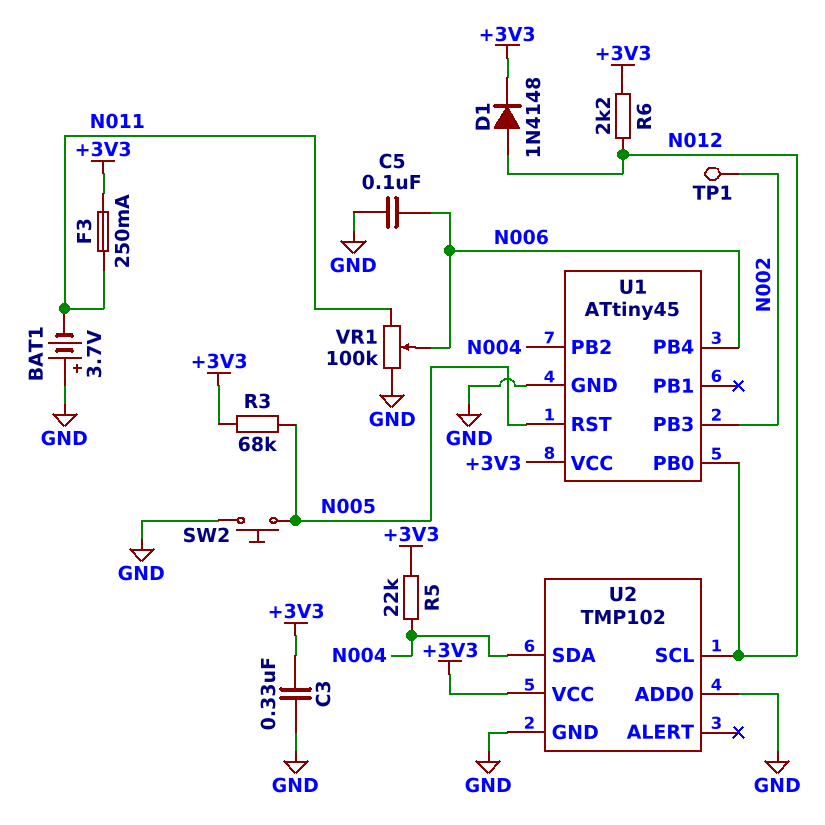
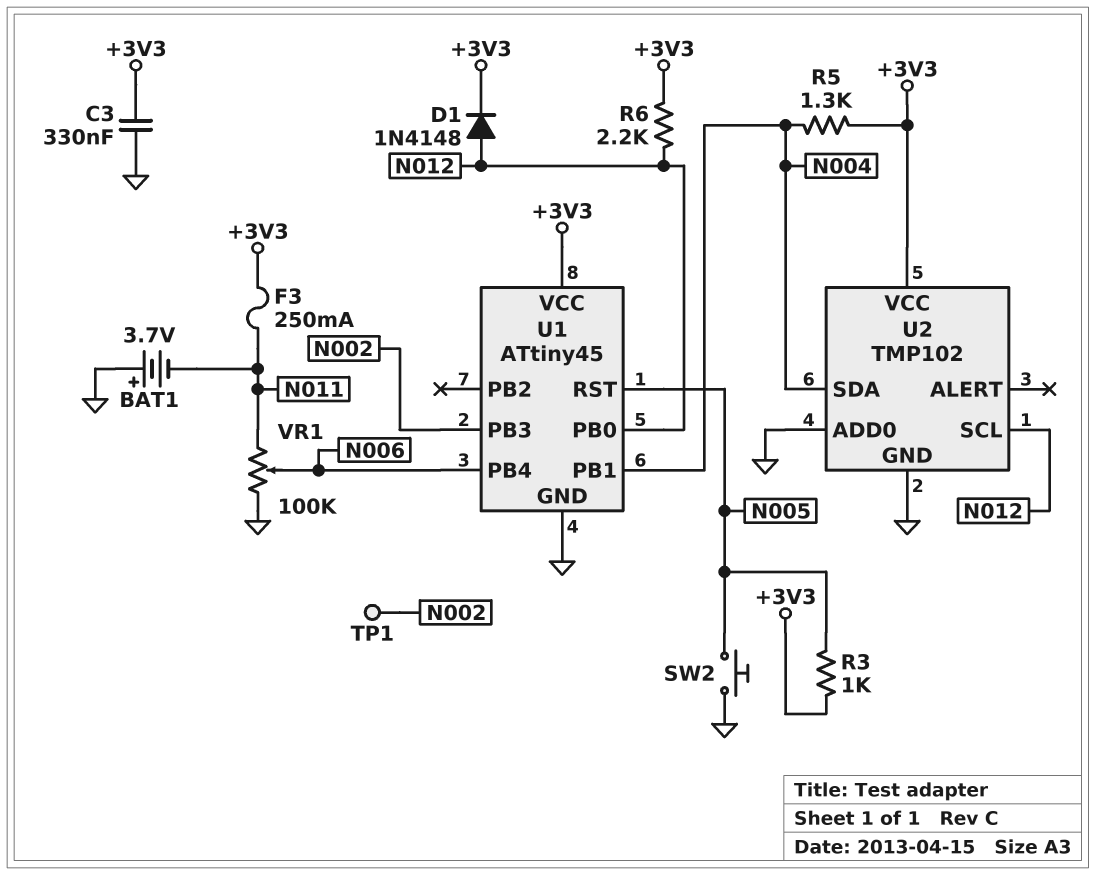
C5: 100nF (GND, N006) -> none
R3: 68k (+3V3, N005) -> 1k (+3V3, N005)
R5: 22k (+3V3, N004) -> 1.3k (+3V3, N004)
U1 pin PB1: none -> N004
U1 pin PB2: N004 -> none

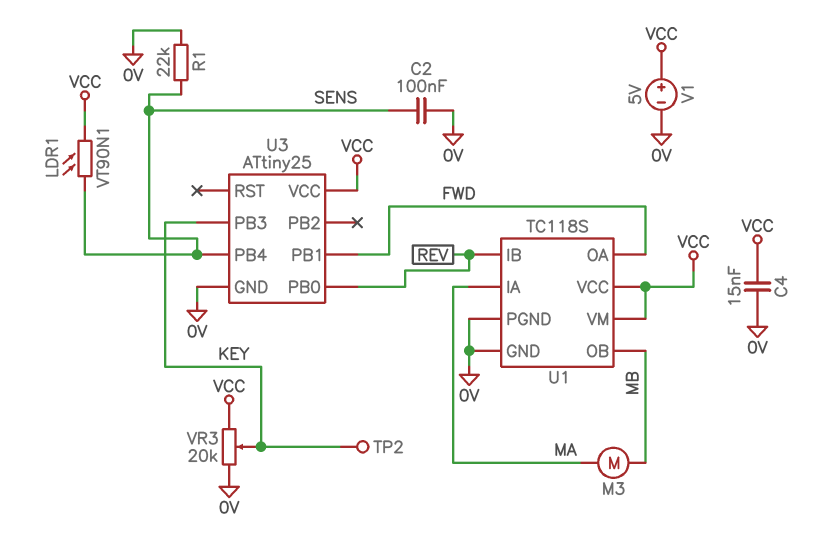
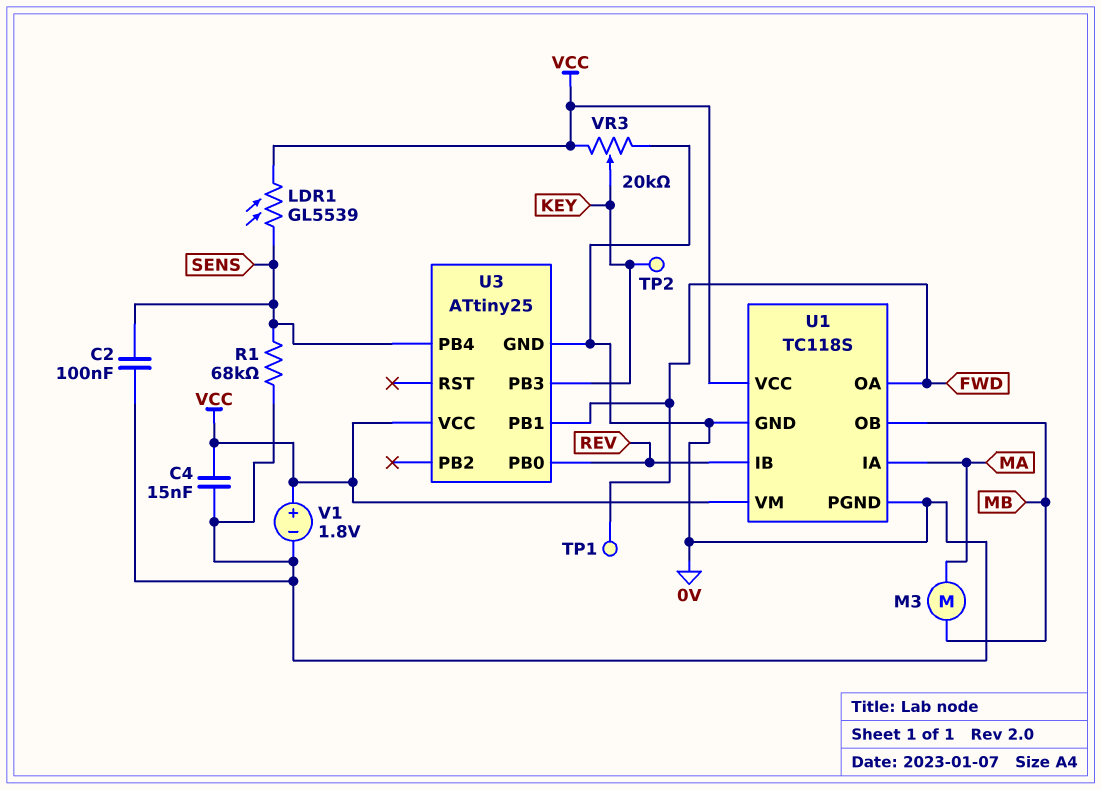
LDR1: VT90N1 (SENS, VCC) -> GL5539 (SENS, VCC)
R1: 22k (0V, SENS) -> 68k (0V, SENS)
TP1: none -> test point (FWD)
V1: 5V (plus VCC, minus 0V) -> 1.8V (plus VCC, minus 0V)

» Task to complete:
Looking at the entries above, state the number of lines that contain "none" and add nothing more.

» Response below:
4